#### To do:
Rewrite the data below, swapping every "dial" for "face" and keeping everything else the same.

-- BEGIN Dataset records --

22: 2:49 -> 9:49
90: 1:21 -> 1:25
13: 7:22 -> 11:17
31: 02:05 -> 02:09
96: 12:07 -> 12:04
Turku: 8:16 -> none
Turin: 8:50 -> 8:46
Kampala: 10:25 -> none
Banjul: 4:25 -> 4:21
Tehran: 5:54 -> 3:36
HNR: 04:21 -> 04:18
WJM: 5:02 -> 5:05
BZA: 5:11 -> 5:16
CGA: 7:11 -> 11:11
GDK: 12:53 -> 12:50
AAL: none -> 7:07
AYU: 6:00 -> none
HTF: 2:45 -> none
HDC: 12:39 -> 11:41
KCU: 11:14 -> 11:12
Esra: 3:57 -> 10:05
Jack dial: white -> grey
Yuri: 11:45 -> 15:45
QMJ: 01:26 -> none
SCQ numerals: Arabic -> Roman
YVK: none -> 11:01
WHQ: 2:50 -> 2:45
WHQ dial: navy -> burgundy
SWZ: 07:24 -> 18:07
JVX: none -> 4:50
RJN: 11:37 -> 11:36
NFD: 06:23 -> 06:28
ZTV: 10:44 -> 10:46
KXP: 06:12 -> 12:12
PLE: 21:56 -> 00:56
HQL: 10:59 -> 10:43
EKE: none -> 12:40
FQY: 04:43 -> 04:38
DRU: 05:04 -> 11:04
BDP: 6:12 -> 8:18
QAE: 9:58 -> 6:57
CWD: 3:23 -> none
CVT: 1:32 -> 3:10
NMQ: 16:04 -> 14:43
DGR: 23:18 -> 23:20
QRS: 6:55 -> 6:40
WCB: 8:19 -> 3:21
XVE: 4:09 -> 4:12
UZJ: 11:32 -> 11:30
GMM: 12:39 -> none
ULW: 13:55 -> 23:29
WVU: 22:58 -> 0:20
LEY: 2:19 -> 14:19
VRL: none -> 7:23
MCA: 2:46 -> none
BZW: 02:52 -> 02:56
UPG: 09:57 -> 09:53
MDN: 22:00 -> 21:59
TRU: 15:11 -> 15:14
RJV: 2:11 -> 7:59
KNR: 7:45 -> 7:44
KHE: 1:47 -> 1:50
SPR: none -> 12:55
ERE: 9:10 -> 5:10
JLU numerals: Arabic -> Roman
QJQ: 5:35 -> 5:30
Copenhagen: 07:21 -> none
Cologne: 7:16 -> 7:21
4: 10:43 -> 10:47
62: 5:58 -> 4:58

-- END Dataset records --

#### Full answer:
22: 2:49 -> 9:49
90: 1:21 -> 1:25
13: 7:22 -> 11:17
31: 02:05 -> 02:09
96: 12:07 -> 12:04
Turku: 8:16 -> none
Turin: 8:50 -> 8:46
Kampala: 10:25 -> none
Banjul: 4:25 -> 4:21
Tehran: 5:54 -> 3:36
HNR: 04:21 -> 04:18
WJM: 5:02 -> 5:05
BZA: 5:11 -> 5:16
CGA: 7:11 -> 11:11
GDK: 12:53 -> 12:50
AAL: none -> 7:07
AYU: 6:00 -> none
HTF: 2:45 -> none
HDC: 12:39 -> 11:41
KCU: 11:14 -> 11:12
Esra: 3:57 -> 10:05
Jack face: white -> grey
Yuri: 11:45 -> 15:45
QMJ: 01:26 -> none
SCQ numerals: Arabic -> Roman
YVK: none -> 11:01
WHQ: 2:50 -> 2:45
WHQ face: navy -> burgundy
SWZ: 07:24 -> 18:07
JVX: none -> 4:50
RJN: 11:37 -> 11:36
NFD: 06:23 -> 06:28
ZTV: 10:44 -> 10:46
KXP: 06:12 -> 12:12
PLE: 21:56 -> 00:56
HQL: 10:59 -> 10:43
EKE: none -> 12:40
FQY: 04:43 -> 04:38
DRU: 05:04 -> 11:04
BDP: 6:12 -> 8:18
QAE: 9:58 -> 6:57
CWD: 3:23 -> none
CVT: 1:32 -> 3:10
NMQ: 16:04 -> 14:43
DGR: 23:18 -> 23:20
QRS: 6:55 -> 6:40
WCB: 8:19 -> 3:21
XVE: 4:09 -> 4:12
UZJ: 11:32 -> 11:30
GMM: 12:39 -> none
ULW: 13:55 -> 23:29
WVU: 22:58 -> 0:20
LEY: 2:19 -> 14:19
VRL: none -> 7:23
MCA: 2:46 -> none
BZW: 02:52 -> 02:56
UPG: 09:57 -> 09:53
MDN: 22:00 -> 21:59
TRU: 15:11 -> 15:14
RJV: 2:11 -> 7:59
KNR: 7:45 -> 7:44
KHE: 1:47 -> 1:50
SPR: none -> 12:55
ERE: 9:10 -> 5:10
JLU numerals: Arabic -> Roman
QJQ: 5:35 -> 5:30
Copenhagen: 07:21 -> none
Cologne: 7:16 -> 7:21
4: 10:43 -> 10:47
62: 5:58 -> 4:58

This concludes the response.